• [PROBLEM STATEMENT] Please copy out the material from the line containing "Toulouse: 1:26 -> 1:25" through its final line, both ends included, leaving out the pictures.

• [RECORDS PROVIDED]
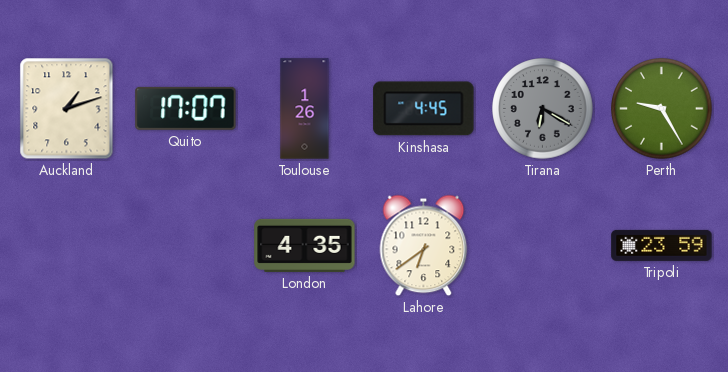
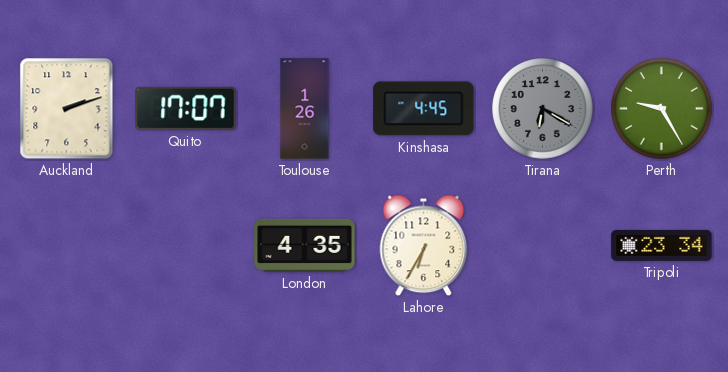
Auckland: 1:12 -> 2:12
Lahore: 6:39 -> 6:35
Tripoli: 23:59 -> 23:34
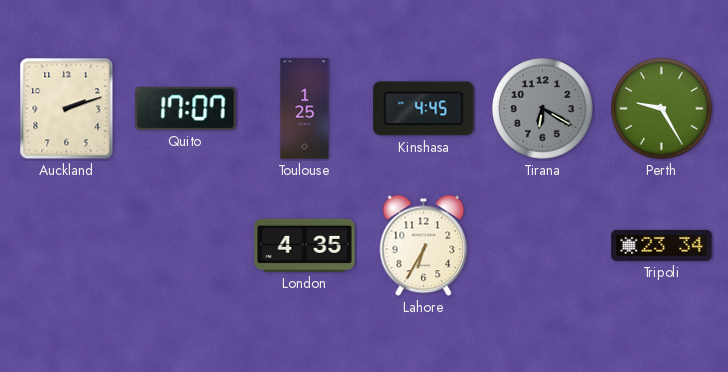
Toulouse: 1:26 -> 1:25
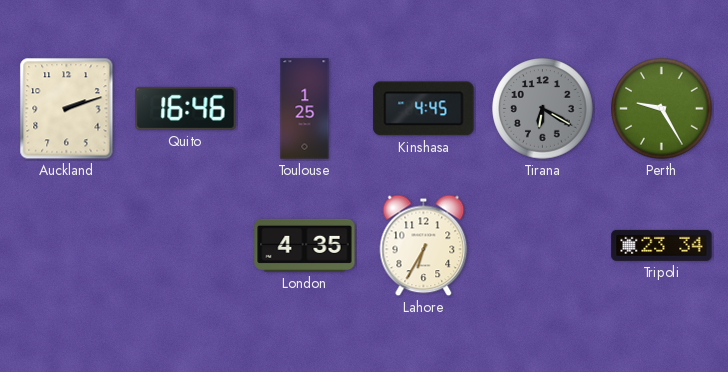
Quito: 17:07 -> 16:46
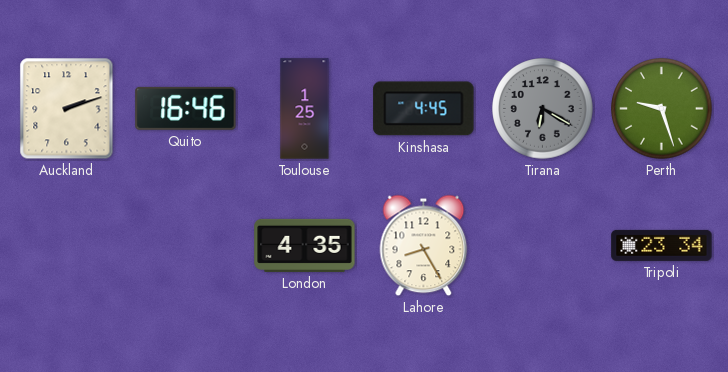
Perth: 9:25 -> 9:27
Lahore: 6:35 -> 8:25
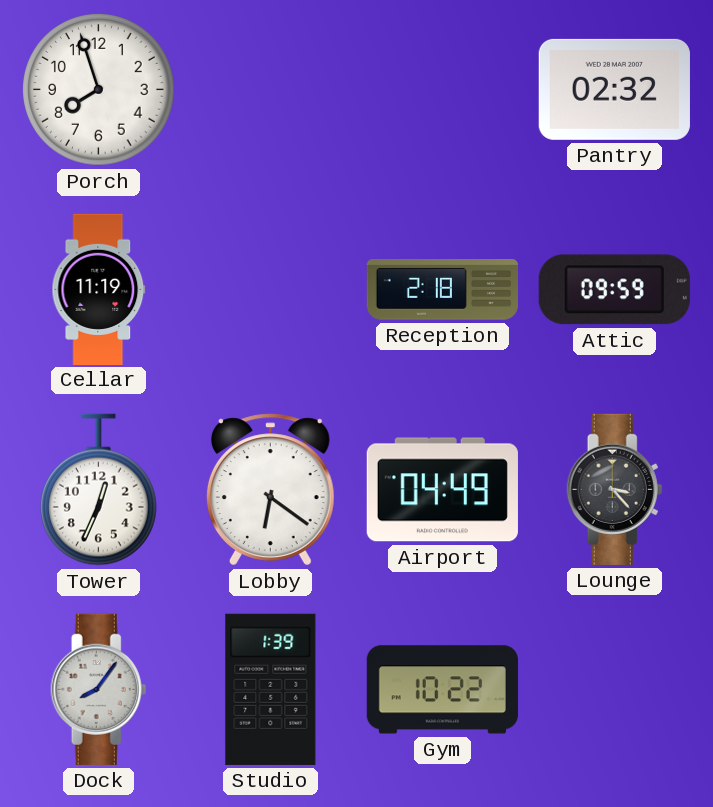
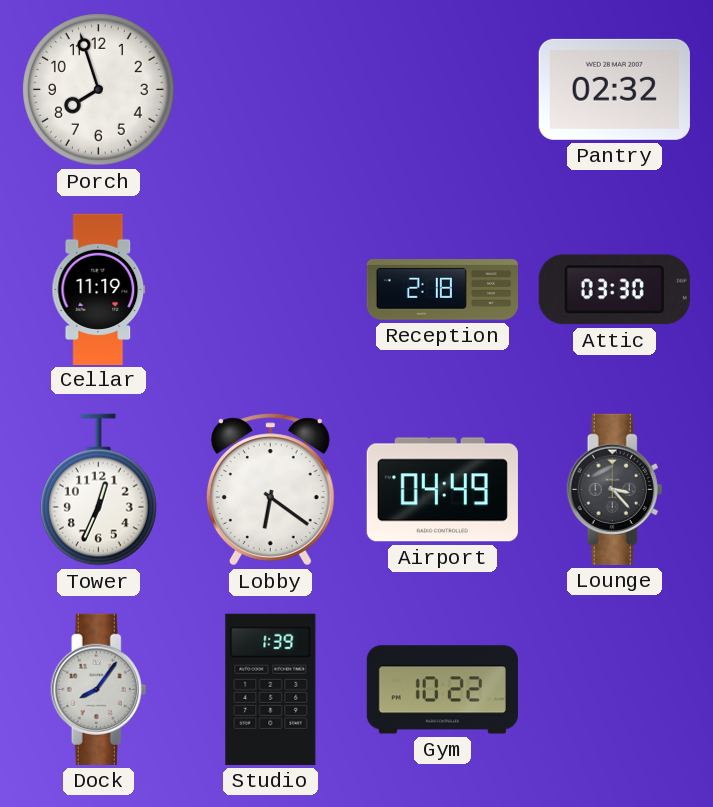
Attic: 09:59 -> 03:30
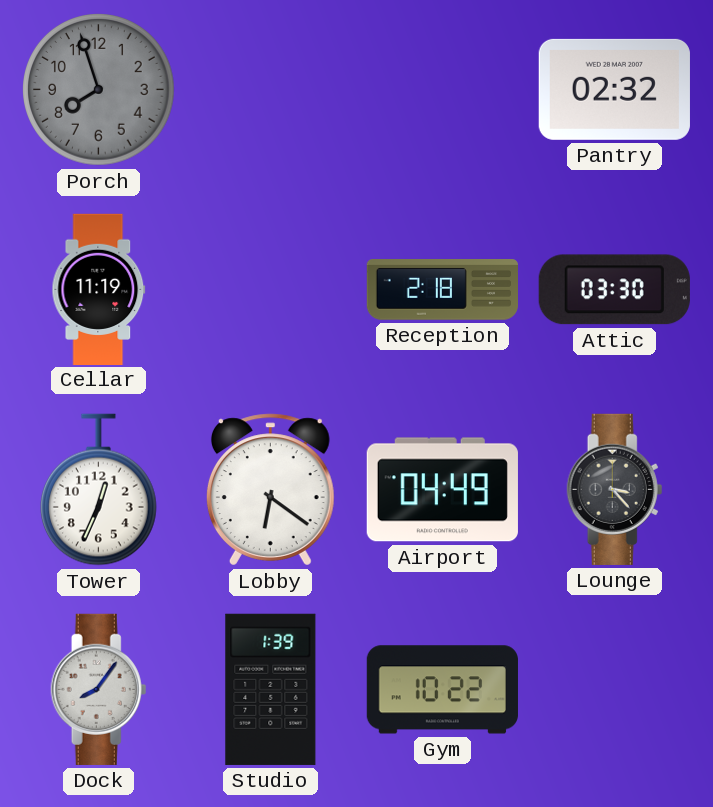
Porch dial: white -> grey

• [WORKED SOLUTION]
Toulouse: 1:26 -> 1:25
Quito: 17:07 -> 16:46
Perth: 9:25 -> 9:27
Lahore: 6:35 -> 8:25
Attic: 09:59 -> 03:30
Porch dial: white -> grey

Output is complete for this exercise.